PROMPT: Each line of the listing that includes the string "czarny" needs to be located and copied.

PROVIDED DATA:

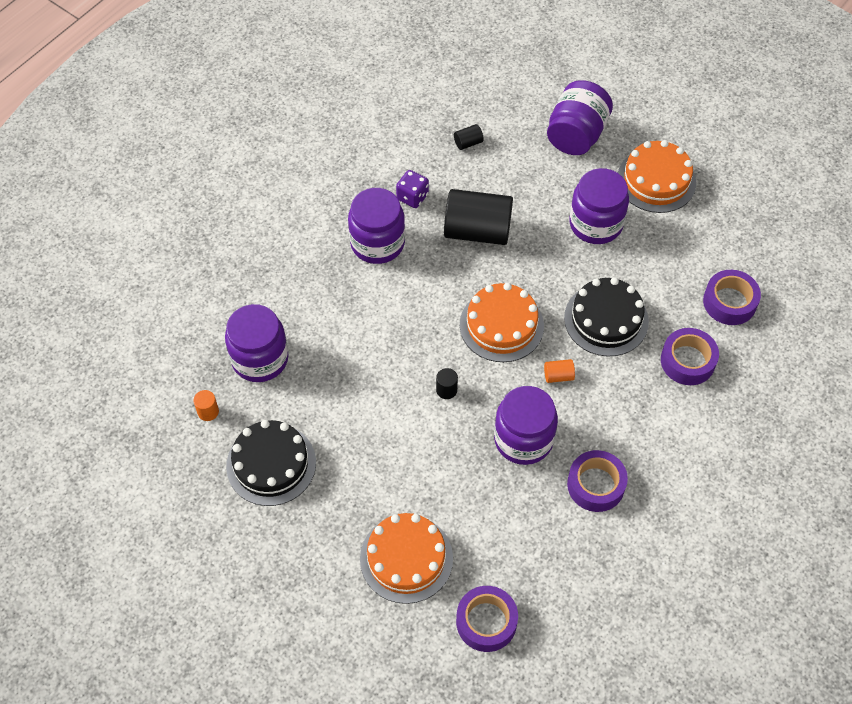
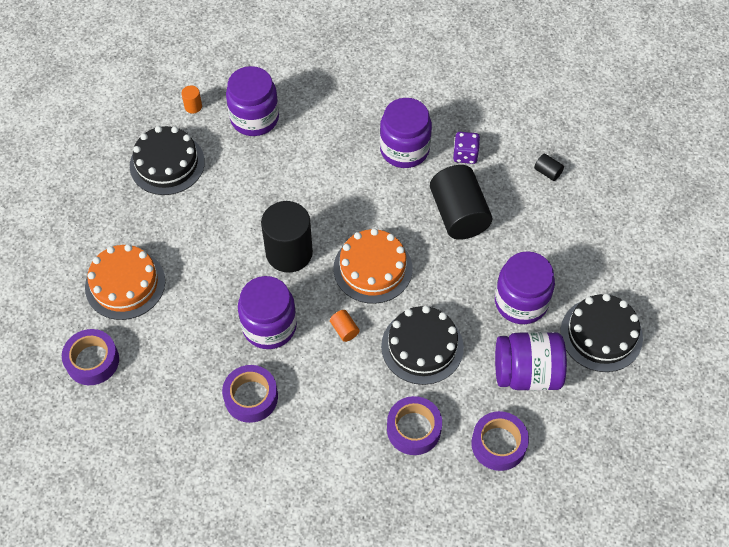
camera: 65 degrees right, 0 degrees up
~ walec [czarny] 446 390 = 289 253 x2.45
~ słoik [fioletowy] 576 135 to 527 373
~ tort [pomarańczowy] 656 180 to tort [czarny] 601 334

SOLUTION FOR THIS EXERCISE:
~ walec [czarny] 446 390 = 289 253 x2.45
~ tort [pomarańczowy] 656 180 to tort [czarny] 601 334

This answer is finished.